Task instructions
Below are records; give the number of their lines that contain "zener", and only that number.

Material supplied
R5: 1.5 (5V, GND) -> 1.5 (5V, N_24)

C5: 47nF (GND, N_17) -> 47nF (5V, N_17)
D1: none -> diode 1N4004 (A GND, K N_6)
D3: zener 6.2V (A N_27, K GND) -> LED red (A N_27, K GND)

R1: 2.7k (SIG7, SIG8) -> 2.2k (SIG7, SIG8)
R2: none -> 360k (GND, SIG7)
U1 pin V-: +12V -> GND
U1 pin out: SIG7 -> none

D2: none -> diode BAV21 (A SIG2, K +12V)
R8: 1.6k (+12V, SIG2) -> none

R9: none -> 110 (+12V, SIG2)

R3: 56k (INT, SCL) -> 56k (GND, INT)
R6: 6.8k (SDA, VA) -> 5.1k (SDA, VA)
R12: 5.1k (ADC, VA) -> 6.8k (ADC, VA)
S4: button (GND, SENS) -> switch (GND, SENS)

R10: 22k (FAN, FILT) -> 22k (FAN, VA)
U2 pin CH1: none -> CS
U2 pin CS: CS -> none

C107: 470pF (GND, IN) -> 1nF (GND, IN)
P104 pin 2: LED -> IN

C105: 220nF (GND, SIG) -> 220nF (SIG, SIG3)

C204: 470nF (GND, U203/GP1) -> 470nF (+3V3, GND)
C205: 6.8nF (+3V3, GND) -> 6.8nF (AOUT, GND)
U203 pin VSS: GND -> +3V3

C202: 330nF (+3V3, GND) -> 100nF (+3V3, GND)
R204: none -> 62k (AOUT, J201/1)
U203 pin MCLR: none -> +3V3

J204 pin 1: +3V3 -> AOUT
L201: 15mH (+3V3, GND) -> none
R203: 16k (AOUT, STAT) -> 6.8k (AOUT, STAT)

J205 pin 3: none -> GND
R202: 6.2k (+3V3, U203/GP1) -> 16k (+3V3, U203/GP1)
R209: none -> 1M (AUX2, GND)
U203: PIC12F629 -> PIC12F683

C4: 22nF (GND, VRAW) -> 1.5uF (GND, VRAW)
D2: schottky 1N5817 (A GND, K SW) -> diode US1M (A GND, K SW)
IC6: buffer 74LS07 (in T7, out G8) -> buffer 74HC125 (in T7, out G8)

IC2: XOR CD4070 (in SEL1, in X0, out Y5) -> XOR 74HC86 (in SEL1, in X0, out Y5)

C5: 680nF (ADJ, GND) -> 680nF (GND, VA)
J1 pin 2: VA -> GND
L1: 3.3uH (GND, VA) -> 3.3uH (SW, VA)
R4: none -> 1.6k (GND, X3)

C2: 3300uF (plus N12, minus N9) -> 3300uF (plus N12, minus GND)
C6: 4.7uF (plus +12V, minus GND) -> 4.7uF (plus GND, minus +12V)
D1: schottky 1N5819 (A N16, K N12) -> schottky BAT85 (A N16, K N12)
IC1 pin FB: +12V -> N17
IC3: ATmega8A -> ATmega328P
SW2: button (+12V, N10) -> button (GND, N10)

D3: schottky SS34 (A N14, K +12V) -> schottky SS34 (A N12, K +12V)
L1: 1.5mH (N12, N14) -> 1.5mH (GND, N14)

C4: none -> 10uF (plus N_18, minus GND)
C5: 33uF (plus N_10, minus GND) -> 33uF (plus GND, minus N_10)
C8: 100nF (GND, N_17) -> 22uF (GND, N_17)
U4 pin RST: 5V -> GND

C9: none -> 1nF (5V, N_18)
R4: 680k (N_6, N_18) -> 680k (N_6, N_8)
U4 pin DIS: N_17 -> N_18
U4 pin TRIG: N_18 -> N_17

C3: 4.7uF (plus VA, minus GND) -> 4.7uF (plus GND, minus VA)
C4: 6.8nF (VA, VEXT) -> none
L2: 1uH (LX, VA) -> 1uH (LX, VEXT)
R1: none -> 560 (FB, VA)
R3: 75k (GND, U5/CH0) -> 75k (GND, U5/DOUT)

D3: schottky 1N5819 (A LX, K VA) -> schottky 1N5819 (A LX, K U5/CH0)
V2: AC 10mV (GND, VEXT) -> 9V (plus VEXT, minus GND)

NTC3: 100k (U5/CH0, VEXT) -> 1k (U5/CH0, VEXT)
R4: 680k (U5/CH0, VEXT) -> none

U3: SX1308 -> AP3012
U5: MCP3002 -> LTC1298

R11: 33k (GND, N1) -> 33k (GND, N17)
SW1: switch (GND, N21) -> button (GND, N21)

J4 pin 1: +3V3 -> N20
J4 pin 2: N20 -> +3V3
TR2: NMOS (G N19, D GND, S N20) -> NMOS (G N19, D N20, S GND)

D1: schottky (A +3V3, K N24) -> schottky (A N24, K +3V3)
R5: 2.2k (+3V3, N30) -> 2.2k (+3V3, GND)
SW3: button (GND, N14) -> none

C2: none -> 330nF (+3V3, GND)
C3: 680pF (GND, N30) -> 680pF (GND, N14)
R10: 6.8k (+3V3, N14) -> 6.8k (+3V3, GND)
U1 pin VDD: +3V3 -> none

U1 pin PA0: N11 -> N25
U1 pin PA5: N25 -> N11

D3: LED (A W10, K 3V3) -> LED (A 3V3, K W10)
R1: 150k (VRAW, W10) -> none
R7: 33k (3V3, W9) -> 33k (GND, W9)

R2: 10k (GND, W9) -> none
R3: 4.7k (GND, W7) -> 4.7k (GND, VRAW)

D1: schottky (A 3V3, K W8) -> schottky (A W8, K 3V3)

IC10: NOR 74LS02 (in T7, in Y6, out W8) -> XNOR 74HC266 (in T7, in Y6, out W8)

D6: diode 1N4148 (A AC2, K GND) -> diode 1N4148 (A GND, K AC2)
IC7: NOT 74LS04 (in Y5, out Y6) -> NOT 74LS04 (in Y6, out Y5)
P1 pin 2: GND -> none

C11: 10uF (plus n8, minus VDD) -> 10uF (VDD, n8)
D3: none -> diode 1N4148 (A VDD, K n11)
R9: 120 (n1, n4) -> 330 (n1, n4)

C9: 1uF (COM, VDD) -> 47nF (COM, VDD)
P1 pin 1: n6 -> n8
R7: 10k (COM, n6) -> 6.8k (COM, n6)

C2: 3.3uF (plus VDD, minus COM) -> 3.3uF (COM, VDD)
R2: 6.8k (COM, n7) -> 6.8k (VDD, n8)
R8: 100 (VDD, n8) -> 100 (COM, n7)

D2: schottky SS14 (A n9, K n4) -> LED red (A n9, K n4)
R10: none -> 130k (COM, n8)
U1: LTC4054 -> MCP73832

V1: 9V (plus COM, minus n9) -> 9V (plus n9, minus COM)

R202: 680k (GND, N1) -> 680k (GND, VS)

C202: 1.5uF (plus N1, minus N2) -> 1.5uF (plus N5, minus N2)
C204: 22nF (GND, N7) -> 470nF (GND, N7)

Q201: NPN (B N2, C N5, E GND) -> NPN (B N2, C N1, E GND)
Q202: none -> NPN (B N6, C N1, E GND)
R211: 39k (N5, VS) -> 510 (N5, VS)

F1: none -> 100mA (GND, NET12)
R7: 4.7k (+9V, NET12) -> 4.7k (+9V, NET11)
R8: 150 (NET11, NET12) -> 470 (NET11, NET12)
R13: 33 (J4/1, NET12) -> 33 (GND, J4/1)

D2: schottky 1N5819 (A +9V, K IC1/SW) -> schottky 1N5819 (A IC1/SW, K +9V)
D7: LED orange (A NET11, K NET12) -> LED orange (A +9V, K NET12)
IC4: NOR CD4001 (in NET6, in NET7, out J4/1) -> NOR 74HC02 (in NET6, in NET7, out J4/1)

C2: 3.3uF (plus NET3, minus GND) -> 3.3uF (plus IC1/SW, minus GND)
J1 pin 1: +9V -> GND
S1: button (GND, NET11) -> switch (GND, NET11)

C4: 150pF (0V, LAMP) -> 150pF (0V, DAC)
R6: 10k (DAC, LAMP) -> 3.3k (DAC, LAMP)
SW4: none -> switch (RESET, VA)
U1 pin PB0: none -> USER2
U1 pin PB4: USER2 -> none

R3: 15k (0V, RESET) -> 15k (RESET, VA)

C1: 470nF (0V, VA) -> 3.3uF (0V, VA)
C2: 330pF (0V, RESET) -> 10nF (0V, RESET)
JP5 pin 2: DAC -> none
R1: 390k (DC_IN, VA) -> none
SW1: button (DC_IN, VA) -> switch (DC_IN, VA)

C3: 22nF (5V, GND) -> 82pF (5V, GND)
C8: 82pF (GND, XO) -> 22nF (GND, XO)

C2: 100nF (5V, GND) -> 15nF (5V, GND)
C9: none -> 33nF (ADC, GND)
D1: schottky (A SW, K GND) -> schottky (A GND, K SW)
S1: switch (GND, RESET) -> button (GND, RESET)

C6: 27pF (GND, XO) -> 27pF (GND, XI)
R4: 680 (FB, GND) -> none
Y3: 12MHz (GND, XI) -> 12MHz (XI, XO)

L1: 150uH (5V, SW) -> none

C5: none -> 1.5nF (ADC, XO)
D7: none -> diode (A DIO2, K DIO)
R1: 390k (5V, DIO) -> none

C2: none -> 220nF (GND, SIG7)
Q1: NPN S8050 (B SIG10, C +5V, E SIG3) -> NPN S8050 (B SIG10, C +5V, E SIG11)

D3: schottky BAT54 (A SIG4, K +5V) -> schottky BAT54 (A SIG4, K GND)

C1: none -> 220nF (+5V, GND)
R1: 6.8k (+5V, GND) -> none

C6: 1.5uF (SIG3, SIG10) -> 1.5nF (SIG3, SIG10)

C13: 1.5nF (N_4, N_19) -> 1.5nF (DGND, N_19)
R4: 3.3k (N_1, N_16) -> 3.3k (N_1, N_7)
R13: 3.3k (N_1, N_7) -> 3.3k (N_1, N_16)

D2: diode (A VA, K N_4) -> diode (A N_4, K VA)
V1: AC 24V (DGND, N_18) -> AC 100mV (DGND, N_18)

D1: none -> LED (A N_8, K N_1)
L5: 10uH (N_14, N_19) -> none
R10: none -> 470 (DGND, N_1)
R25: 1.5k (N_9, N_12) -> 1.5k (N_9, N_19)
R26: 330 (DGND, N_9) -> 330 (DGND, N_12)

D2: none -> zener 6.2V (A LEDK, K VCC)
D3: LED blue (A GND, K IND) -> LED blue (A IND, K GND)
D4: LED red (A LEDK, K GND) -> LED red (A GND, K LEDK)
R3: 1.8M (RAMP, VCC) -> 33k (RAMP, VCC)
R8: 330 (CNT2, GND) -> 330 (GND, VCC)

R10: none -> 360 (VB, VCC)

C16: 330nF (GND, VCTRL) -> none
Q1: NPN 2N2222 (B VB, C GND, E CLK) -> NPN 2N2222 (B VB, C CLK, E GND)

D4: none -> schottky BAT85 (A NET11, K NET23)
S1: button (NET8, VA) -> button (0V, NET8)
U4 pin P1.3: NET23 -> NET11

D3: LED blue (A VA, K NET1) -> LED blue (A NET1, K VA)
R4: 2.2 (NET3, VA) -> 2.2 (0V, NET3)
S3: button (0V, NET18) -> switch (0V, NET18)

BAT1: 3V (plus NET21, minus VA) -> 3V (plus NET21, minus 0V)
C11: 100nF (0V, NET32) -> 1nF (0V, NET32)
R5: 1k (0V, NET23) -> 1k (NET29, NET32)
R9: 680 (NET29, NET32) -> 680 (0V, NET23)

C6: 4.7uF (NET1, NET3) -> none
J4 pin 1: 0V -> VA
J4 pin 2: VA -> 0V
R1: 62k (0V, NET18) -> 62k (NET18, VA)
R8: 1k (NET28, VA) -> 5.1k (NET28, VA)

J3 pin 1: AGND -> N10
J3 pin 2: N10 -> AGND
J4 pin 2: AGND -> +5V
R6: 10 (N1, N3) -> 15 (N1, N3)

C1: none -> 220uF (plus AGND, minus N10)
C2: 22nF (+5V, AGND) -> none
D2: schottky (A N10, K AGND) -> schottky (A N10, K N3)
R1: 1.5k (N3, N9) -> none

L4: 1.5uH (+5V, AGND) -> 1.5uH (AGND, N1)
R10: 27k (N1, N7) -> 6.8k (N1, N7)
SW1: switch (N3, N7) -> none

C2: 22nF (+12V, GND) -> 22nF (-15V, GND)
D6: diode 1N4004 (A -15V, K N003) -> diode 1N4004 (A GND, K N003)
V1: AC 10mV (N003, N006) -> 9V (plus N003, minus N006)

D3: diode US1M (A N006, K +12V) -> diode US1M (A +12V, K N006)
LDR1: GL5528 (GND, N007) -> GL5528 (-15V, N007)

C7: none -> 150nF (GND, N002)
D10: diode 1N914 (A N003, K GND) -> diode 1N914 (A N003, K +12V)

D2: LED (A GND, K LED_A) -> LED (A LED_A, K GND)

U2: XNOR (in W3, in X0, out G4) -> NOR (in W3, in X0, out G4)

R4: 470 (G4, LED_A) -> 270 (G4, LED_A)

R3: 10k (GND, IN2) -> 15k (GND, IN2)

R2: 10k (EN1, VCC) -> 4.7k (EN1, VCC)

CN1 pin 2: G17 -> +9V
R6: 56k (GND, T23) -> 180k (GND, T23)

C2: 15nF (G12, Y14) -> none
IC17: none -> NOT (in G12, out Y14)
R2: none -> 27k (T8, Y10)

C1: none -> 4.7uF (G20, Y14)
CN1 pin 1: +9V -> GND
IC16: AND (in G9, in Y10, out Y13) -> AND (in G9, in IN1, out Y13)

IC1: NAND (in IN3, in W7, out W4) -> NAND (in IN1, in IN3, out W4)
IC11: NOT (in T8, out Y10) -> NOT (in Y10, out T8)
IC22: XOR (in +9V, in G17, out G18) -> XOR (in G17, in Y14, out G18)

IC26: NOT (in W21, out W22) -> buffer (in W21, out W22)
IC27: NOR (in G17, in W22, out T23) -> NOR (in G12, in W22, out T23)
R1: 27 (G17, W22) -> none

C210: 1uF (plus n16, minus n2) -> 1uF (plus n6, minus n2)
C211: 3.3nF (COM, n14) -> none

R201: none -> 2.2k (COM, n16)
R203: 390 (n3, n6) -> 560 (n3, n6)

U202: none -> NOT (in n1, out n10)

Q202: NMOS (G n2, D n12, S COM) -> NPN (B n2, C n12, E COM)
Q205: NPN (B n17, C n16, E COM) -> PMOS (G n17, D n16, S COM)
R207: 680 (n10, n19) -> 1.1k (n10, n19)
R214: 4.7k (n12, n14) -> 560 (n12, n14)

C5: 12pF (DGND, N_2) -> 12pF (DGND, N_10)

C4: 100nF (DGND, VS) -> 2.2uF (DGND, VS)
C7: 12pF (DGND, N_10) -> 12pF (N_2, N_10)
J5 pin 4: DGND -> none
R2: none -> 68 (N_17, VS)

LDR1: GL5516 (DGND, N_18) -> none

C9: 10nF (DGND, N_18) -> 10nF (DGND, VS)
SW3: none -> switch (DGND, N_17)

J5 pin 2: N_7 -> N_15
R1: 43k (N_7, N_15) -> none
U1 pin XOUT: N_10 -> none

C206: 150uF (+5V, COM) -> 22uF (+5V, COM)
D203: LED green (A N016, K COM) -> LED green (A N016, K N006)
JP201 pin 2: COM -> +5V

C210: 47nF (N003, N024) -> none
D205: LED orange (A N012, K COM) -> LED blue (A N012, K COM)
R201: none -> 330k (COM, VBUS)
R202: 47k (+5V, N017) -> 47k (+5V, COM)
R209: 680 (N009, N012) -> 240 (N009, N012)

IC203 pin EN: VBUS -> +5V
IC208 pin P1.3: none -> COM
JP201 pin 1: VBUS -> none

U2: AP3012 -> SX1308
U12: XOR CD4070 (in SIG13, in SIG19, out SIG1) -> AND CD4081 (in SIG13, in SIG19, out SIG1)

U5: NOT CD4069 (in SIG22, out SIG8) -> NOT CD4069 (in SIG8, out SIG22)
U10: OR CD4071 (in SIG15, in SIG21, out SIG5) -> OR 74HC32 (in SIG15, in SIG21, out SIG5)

Answer area
2